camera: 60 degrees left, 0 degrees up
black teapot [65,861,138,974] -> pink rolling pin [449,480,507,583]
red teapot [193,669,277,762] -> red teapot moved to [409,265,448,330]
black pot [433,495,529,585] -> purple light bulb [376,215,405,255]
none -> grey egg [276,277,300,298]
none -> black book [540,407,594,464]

⁂

YOUR ASSIGNMENT :: Would you print each line of the material exactly?

SOLVED PROBLEM ::
camera: 60 degrees left, 0 degrees up
black teapot [65,861,138,974] -> pink rolling pin [449,480,507,583]
red teapot [193,669,277,762] -> red teapot moved to [409,265,448,330]
black pot [433,495,529,585] -> purple light bulb [376,215,405,255]
none -> grey egg [276,277,300,298]
none -> black book [540,407,594,464]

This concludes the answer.